**任务要求**
从下面的记录中摘出所有含有单词“first”的行。

**记录集**
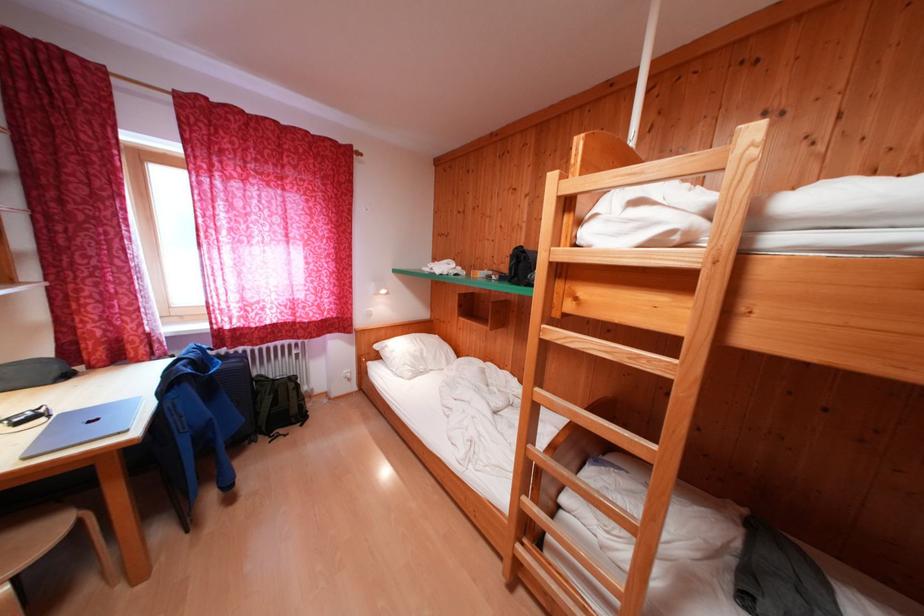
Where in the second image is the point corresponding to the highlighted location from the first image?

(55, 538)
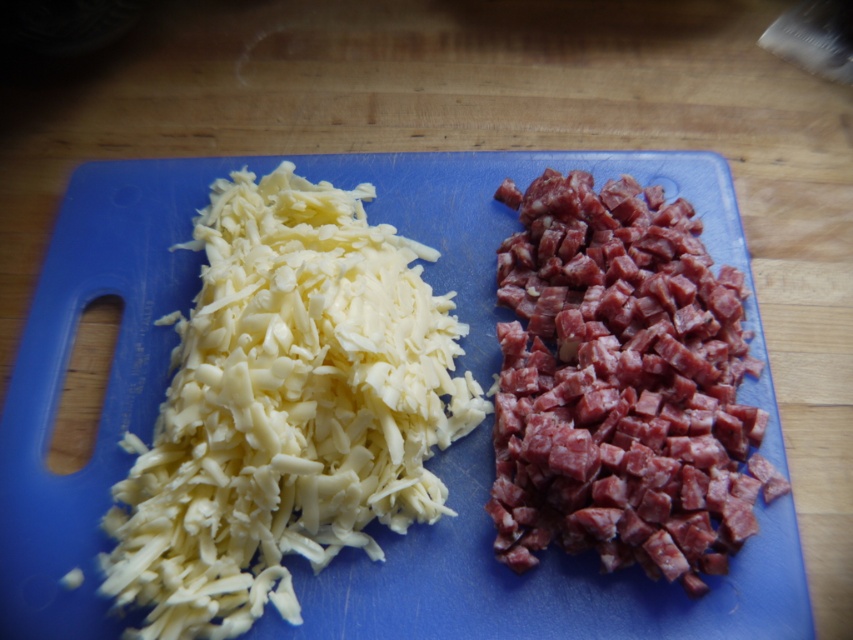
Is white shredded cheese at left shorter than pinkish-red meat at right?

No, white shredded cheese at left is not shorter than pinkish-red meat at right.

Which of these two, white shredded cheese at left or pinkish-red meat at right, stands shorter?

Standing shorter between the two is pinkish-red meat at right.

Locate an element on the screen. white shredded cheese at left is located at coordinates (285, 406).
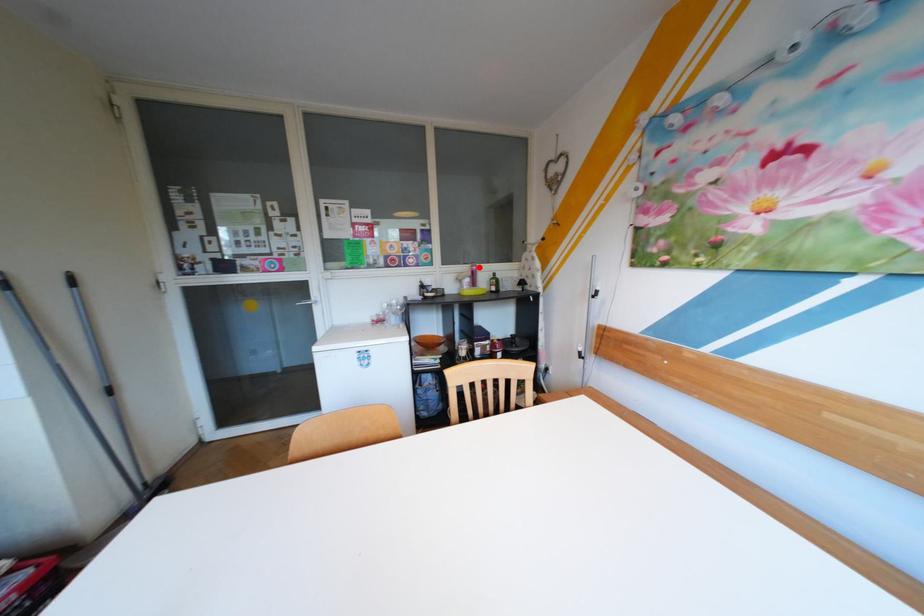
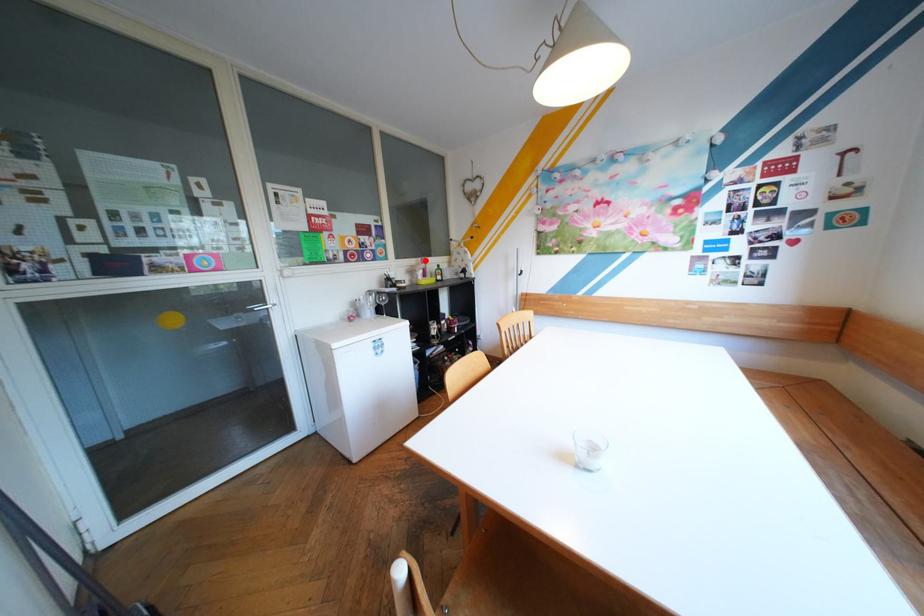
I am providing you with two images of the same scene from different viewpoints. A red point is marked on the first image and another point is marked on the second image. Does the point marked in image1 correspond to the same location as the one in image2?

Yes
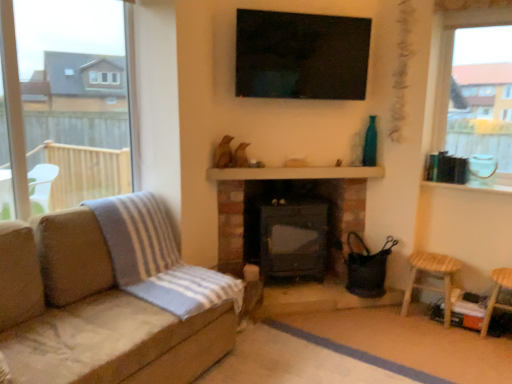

**练习答案**
Where in the second image is the point corresponding to the highlighted location from the first image?
I am providing you with two images of the same scene from different viewpoints. A red point is marked on the first image and another point is marked on the second image. Does the point marked in image1 correspond to the same location as the one in image2?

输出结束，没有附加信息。